Data extracts:
※ ※ ※

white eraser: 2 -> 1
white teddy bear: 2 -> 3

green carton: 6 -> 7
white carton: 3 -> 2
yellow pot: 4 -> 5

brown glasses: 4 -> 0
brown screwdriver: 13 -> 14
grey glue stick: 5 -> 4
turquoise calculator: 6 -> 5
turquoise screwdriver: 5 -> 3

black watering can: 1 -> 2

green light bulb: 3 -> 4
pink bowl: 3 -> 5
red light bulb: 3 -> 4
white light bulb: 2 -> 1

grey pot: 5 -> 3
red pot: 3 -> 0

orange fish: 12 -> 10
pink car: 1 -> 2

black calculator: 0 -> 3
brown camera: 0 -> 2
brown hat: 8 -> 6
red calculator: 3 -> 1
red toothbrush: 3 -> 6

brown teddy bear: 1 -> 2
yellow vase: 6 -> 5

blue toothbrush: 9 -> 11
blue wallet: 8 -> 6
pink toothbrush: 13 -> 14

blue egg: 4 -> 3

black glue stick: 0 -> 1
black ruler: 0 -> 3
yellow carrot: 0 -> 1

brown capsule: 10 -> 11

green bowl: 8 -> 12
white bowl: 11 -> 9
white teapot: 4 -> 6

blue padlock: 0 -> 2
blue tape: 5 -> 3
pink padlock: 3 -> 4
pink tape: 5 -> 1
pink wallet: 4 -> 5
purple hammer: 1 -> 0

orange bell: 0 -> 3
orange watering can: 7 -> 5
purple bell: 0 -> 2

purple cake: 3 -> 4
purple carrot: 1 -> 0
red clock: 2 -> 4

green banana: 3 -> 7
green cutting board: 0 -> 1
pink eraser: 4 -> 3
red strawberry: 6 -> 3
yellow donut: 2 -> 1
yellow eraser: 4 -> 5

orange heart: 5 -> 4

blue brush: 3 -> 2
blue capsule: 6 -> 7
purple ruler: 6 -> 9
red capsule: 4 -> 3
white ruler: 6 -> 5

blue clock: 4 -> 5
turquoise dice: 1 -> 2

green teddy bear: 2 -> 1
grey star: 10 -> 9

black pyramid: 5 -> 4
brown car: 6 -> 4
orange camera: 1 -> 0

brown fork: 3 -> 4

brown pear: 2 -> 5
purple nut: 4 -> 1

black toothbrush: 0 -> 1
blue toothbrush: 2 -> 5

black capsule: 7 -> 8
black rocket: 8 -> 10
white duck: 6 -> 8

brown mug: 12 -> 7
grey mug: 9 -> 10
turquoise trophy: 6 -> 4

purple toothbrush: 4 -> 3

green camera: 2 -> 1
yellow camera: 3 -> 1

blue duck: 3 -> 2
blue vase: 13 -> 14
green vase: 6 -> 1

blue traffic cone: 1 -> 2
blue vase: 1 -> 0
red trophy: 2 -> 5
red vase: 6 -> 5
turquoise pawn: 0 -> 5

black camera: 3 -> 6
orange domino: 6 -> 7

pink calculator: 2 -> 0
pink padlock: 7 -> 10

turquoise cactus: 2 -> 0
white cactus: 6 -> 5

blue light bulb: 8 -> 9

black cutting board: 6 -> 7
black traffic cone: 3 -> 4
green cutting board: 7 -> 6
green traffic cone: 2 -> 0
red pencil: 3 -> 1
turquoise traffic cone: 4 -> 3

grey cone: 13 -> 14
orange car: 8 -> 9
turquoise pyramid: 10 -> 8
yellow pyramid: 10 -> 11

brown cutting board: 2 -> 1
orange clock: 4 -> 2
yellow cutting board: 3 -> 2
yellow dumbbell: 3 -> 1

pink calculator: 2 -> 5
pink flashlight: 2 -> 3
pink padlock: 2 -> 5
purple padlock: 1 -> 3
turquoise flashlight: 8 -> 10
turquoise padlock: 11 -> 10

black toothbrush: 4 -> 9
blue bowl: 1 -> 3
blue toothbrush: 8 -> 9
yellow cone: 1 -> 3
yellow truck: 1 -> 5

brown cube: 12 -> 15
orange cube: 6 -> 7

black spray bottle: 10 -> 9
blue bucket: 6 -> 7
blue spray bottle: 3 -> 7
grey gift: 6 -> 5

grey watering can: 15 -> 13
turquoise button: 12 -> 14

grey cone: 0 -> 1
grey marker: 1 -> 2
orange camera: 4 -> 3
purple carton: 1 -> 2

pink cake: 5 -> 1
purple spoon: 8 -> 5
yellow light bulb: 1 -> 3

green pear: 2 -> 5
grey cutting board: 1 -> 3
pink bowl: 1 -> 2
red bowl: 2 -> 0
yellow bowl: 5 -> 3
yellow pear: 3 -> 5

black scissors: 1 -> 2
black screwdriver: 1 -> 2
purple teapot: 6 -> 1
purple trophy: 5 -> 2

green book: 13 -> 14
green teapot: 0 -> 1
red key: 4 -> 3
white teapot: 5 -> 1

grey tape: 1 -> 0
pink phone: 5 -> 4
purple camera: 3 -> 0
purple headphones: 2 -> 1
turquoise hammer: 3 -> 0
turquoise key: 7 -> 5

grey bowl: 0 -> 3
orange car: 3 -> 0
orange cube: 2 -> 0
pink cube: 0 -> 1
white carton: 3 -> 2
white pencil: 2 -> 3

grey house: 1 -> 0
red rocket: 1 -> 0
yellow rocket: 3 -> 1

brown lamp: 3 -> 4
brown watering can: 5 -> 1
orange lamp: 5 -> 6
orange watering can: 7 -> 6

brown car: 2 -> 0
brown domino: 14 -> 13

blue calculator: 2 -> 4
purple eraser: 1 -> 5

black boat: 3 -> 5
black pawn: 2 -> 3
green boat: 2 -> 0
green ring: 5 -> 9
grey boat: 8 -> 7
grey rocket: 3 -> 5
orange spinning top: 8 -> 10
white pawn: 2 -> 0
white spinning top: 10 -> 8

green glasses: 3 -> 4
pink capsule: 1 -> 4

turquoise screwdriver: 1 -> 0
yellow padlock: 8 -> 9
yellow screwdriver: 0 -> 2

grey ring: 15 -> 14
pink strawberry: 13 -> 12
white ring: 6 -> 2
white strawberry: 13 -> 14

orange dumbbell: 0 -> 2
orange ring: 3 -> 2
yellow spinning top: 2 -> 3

※ ※ ※

Your instructions:
Say the number of lines above that include "rocket", and only that.

Solution to this task:
4